**Your instructions:**
As an exercise, transcribe the data below in full and exactly, omitting pictures.
*** Data block ***
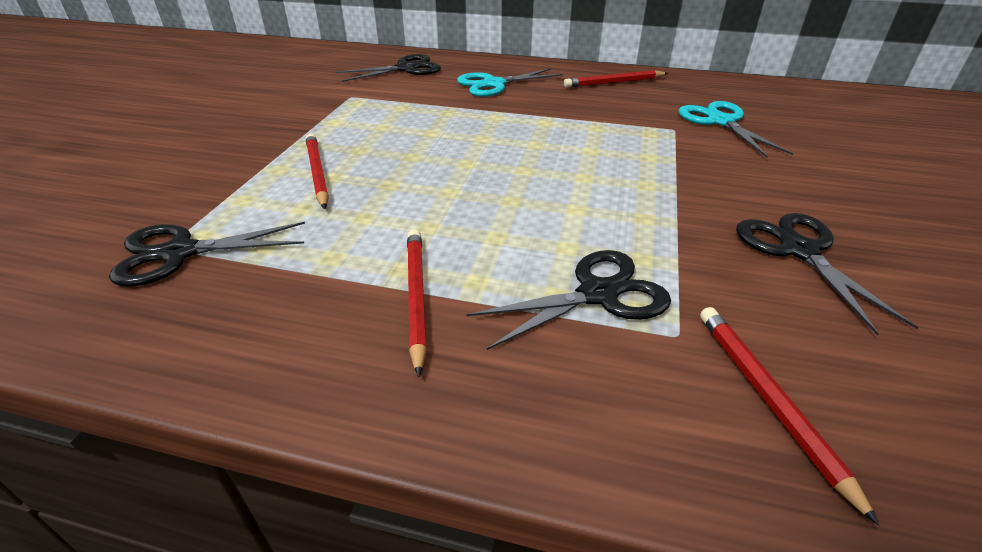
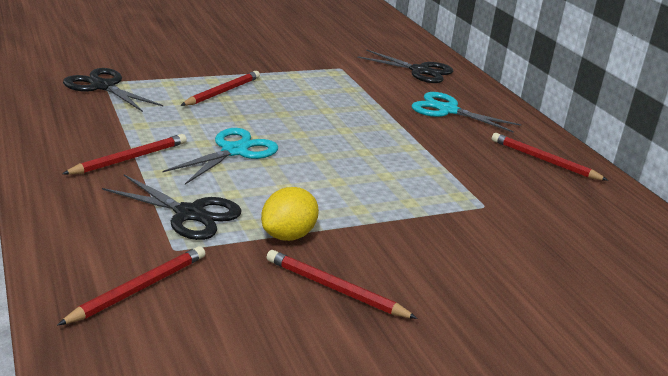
camera: 50 degrees right, 10 degrees down
(681, 242) = (288, 235): none -> yellow lemon
(721, 122) = (539, 227): turquoise scissors -> turquoise scissors (234, 151)
(799, 251) = (335, 289): black scissors -> red pencil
*** End of Data block ***
**Solution for this task:**
camera: 50 degrees right, 10 degrees down
(681, 242) = (288, 235): none -> yellow lemon
(721, 122) = (539, 227): turquoise scissors -> turquoise scissors (234, 151)
(799, 251) = (335, 289): black scissors -> red pencil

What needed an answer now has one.